Since the copy must hold text only, transcribe the data below exactly and omit the images.

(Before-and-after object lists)
☆ ☆ ☆ ☆ ☆
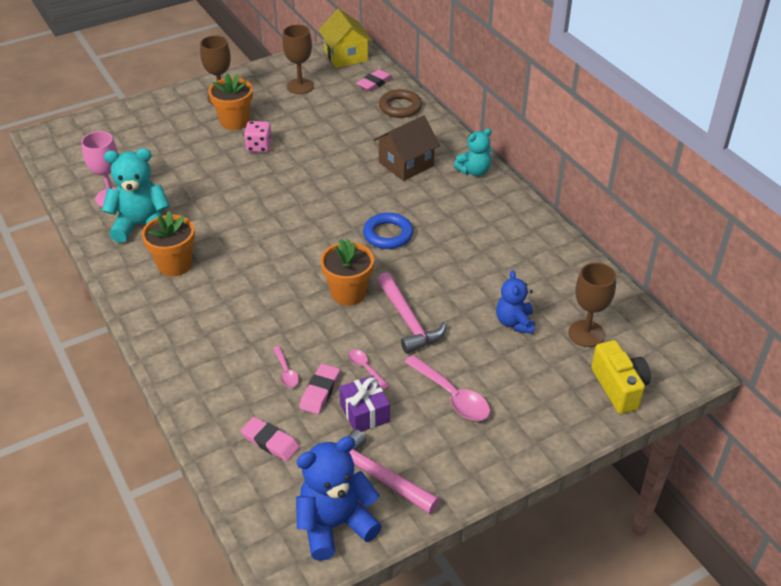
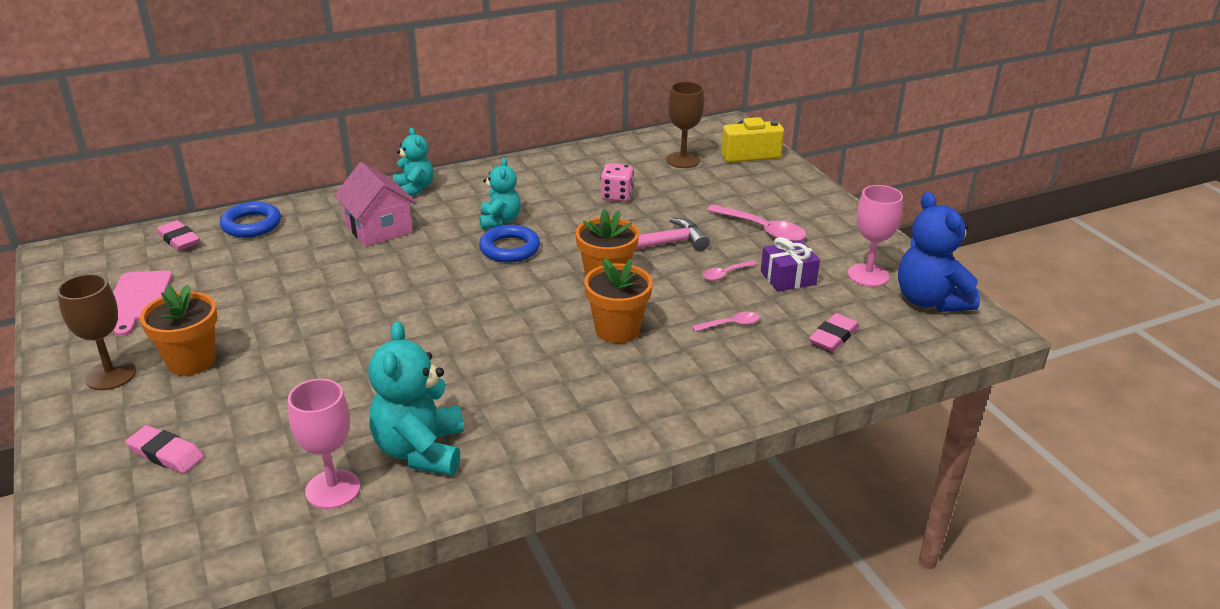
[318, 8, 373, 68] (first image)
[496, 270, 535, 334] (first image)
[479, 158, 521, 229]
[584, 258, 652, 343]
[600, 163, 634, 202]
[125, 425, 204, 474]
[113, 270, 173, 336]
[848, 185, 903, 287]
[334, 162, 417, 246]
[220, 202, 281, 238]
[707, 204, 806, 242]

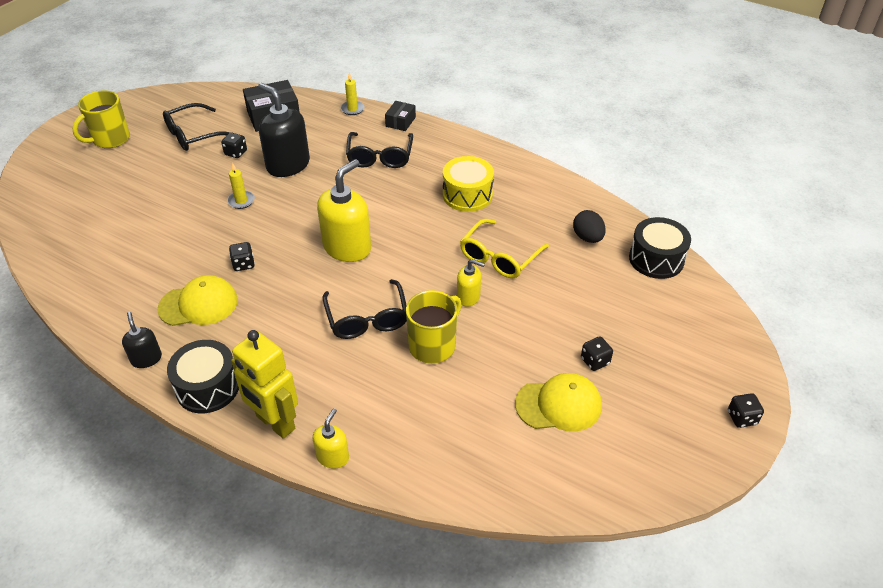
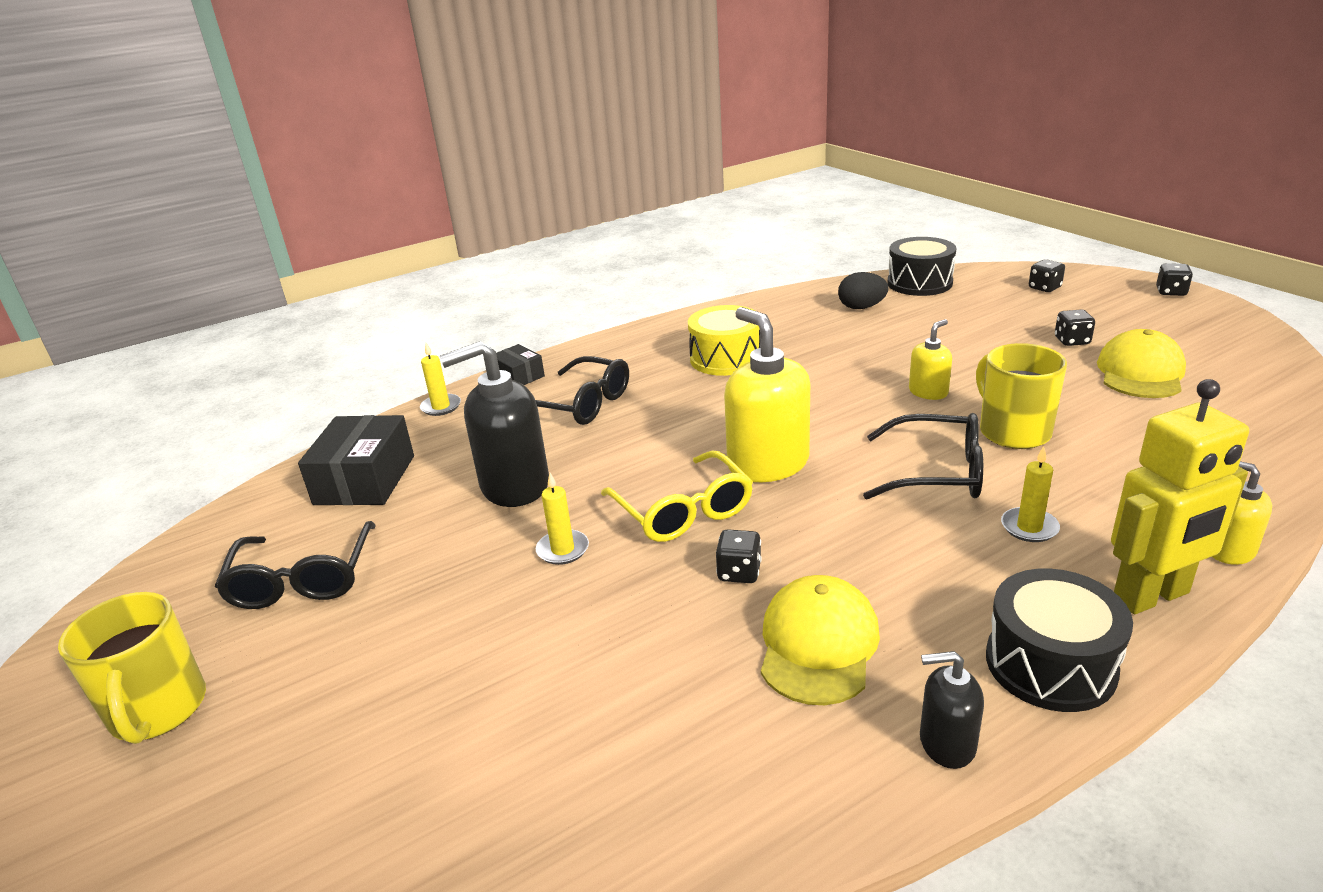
[1001, 446, 1060, 542]
[1029, 259, 1065, 292]
[601, 450, 753, 542]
☆ ☆ ☆ ☆ ☆
(ANSWER)
[318, 8, 373, 68] (first image)
[496, 270, 535, 334] (first image)
[479, 158, 521, 229]
[584, 258, 652, 343]
[600, 163, 634, 202]
[125, 425, 204, 474]
[113, 270, 173, 336]
[848, 185, 903, 287]
[334, 162, 417, 246]
[220, 202, 281, 238]
[707, 204, 806, 242]

[1001, 446, 1060, 542]
[1029, 259, 1065, 292]
[601, 450, 753, 542]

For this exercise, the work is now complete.